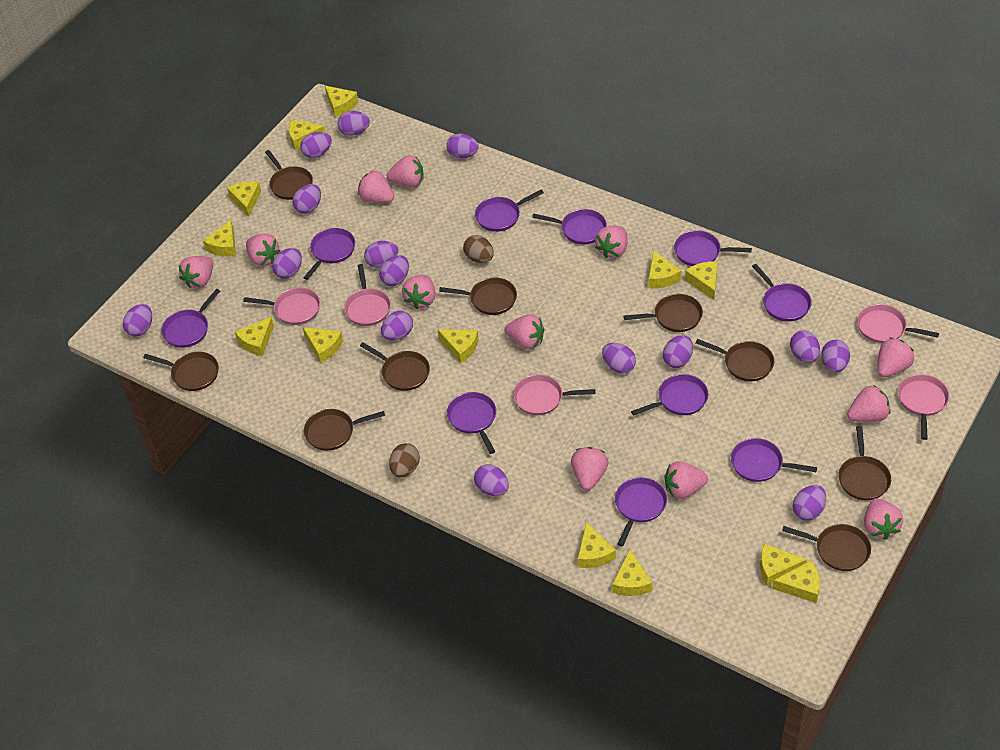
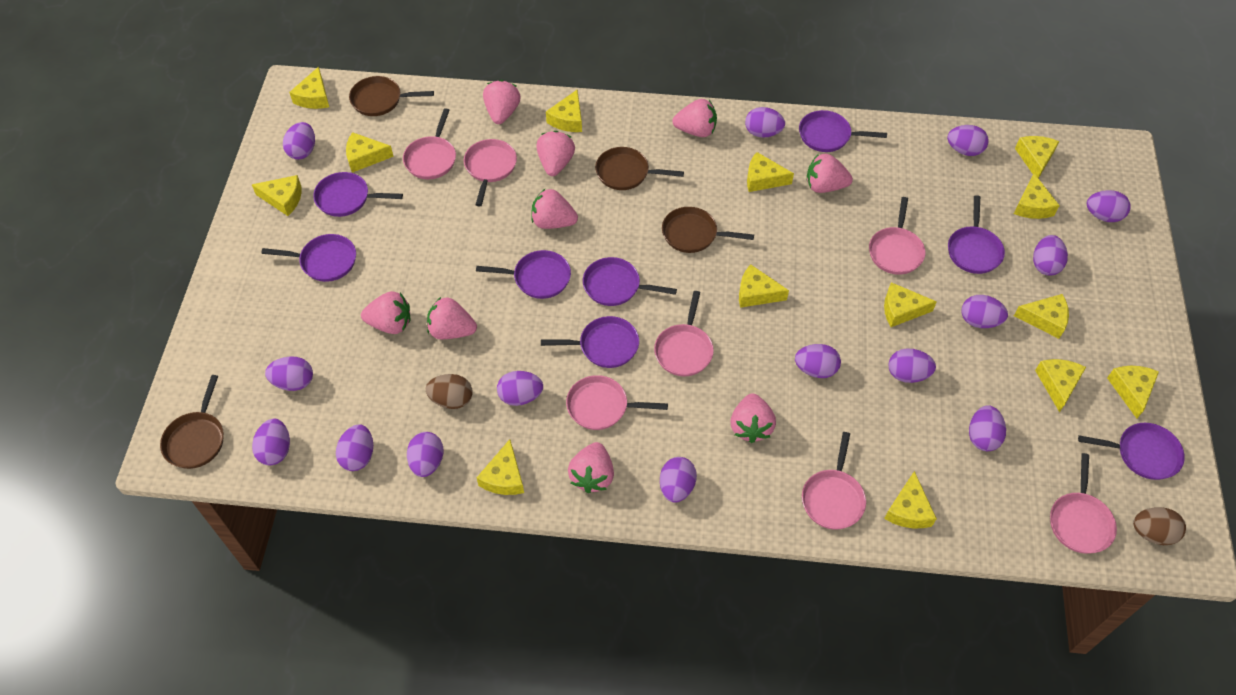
brown pan: 9 -> 4
pink pan: 5 -> 7
pink strawberry: 12 -> 9
purple pan: 10 -> 8
yellow cheese: 13 -> 14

....................

* **Assigned task**: Copy each line of the material above exactly, but not the images.

* **Reply to the task**:
brown pan: 9 -> 4
pink pan: 5 -> 7
pink strawberry: 12 -> 9
purple pan: 10 -> 8
yellow cheese: 13 -> 14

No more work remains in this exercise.